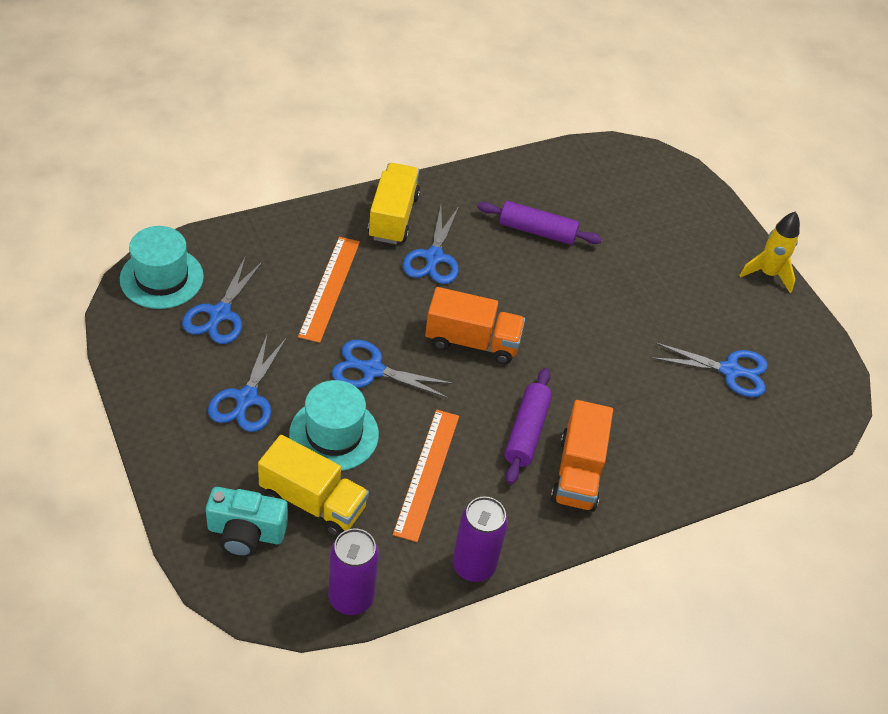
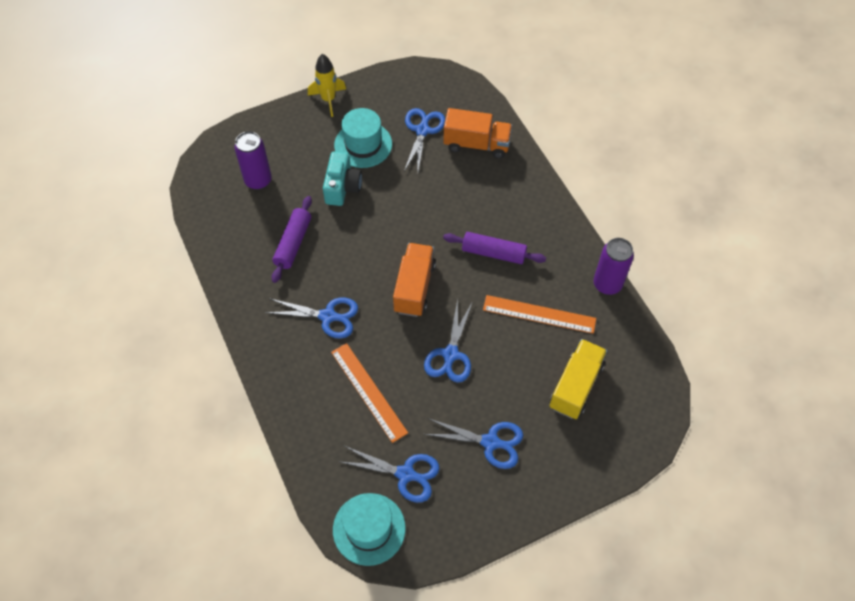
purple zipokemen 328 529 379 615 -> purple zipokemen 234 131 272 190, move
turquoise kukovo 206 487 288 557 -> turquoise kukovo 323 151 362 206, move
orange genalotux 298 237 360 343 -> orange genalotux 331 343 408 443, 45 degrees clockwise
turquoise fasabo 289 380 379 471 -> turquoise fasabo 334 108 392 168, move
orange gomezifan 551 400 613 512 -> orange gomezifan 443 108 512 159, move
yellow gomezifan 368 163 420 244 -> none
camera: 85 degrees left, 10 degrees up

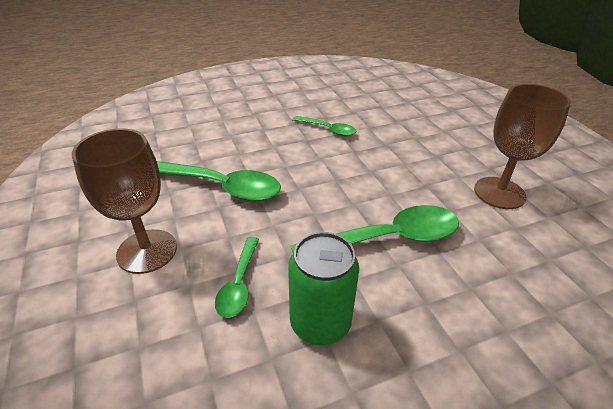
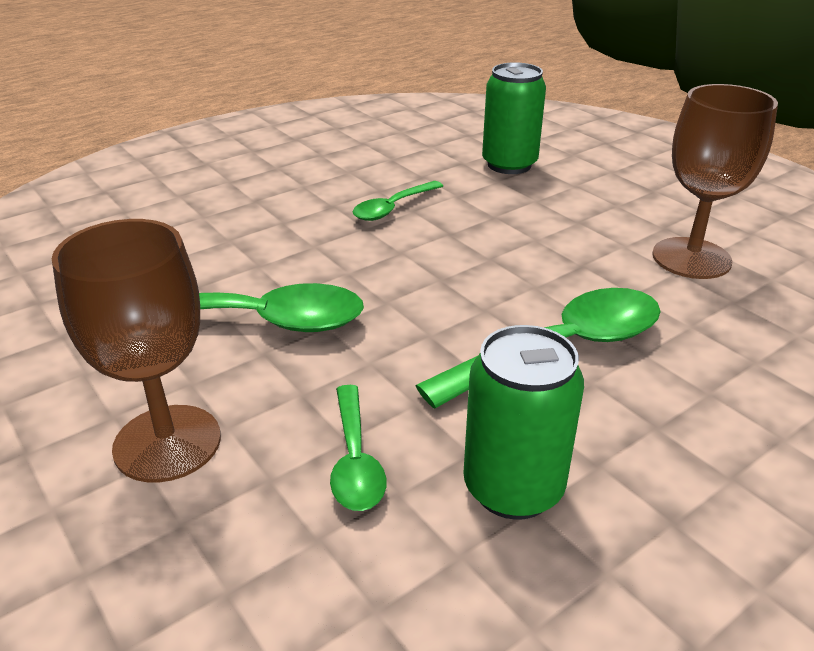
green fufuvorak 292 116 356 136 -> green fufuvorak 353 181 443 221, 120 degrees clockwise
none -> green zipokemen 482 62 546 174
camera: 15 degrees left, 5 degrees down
• • • • •
**TASK REQUIREMENTS**
Excluding the images, return each record above precisely as written.

**RESPONSE**
purple zipokemen 328 529 379 615 -> purple zipokemen 234 131 272 190, move
turquoise kukovo 206 487 288 557 -> turquoise kukovo 323 151 362 206, move
orange genalotux 298 237 360 343 -> orange genalotux 331 343 408 443, 45 degrees clockwise
turquoise fasabo 289 380 379 471 -> turquoise fasabo 334 108 392 168, move
orange gomezifan 551 400 613 512 -> orange gomezifan 443 108 512 159, move
yellow gomezifan 368 163 420 244 -> none
camera: 85 degrees left, 10 degrees up

green fufuvorak 292 116 356 136 -> green fufuvorak 353 181 443 221, 120 degrees clockwise
none -> green zipokemen 482 62 546 174
camera: 15 degrees left, 5 degrees down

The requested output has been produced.